§ EXERCISE OBJECTIVE:
Begin at the line containing "swapped: rocket (red)" in the data below and go on through the line containing "shifted: rocket (orange)", repeating each line exactly; include both ends and no other line.

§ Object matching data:
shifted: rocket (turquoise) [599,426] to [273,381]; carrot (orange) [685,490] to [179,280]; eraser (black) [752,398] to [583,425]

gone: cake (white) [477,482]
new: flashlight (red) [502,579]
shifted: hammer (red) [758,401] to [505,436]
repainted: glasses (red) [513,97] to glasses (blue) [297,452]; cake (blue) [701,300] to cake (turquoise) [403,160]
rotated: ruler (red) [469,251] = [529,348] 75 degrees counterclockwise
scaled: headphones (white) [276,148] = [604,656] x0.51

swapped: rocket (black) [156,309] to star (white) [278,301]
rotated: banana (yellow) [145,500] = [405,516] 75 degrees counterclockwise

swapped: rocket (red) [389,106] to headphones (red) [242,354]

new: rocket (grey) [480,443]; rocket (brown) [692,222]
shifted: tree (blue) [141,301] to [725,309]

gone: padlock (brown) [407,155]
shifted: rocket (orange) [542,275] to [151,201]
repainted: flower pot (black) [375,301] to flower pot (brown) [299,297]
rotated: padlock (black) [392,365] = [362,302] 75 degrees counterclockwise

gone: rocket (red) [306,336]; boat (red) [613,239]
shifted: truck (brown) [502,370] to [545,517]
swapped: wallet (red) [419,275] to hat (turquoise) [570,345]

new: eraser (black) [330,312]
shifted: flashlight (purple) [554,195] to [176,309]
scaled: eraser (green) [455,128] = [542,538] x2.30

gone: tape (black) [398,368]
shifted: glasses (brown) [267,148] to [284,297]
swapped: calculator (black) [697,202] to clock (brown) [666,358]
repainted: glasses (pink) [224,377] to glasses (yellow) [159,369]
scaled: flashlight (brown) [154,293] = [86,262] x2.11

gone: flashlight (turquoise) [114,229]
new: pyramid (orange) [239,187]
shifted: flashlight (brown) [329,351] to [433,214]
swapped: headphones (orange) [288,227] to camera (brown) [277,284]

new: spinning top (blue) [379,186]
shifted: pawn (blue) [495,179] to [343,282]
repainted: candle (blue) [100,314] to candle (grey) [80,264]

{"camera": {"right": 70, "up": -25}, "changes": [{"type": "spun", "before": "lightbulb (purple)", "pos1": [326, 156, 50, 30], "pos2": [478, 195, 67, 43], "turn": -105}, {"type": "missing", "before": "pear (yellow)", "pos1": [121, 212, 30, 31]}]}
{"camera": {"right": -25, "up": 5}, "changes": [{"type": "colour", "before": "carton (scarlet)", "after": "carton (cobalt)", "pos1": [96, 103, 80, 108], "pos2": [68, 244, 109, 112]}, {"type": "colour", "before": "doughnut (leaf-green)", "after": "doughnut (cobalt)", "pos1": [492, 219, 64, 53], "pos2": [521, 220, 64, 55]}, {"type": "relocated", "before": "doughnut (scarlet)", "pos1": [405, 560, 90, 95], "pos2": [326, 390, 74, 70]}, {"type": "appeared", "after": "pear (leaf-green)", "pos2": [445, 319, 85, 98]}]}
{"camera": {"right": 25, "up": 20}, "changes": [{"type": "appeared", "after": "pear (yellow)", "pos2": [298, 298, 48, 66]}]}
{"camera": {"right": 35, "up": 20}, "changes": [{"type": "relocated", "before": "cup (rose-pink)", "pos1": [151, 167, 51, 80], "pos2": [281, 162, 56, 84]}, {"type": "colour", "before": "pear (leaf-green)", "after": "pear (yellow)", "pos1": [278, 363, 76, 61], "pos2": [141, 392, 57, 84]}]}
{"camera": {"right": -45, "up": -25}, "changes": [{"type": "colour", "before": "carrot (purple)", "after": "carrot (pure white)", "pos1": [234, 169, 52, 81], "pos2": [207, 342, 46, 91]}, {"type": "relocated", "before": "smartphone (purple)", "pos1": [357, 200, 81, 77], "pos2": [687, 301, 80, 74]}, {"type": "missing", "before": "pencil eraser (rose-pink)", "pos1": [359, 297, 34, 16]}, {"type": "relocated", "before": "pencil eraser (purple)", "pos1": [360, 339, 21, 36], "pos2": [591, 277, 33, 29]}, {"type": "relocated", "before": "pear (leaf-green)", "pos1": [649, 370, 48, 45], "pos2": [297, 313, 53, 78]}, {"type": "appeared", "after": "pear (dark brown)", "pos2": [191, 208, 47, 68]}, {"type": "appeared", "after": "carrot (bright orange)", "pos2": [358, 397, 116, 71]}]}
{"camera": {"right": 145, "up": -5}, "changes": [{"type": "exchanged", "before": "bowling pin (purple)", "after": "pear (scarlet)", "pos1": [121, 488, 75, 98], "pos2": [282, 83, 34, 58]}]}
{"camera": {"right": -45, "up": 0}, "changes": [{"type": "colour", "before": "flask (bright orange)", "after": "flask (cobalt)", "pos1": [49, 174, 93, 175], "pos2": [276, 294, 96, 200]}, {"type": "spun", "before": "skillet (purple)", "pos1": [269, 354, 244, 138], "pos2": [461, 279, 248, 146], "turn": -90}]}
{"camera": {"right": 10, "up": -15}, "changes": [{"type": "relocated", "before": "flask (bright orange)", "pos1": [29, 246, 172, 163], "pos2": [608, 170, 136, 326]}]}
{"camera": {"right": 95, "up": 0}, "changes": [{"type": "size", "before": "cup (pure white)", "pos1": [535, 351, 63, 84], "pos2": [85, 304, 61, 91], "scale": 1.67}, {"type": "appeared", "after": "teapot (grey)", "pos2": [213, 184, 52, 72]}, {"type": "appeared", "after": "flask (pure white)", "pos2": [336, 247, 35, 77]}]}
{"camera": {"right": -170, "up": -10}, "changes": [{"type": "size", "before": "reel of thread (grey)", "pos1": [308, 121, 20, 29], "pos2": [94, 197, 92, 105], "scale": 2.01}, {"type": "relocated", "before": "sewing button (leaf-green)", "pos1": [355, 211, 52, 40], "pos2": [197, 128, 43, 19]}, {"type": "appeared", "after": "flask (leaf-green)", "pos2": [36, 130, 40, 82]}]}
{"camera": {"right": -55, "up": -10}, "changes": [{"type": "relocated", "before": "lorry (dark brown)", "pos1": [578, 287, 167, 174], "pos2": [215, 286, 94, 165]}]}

§ REPLY:
swapped: rocket (red) [389,106] to headphones (red) [242,354]

new: rocket (grey) [480,443]; rocket (brown) [692,222]
shifted: tree (blue) [141,301] to [725,309]

gone: padlock (brown) [407,155]
shifted: rocket (orange) [542,275] to [151,201]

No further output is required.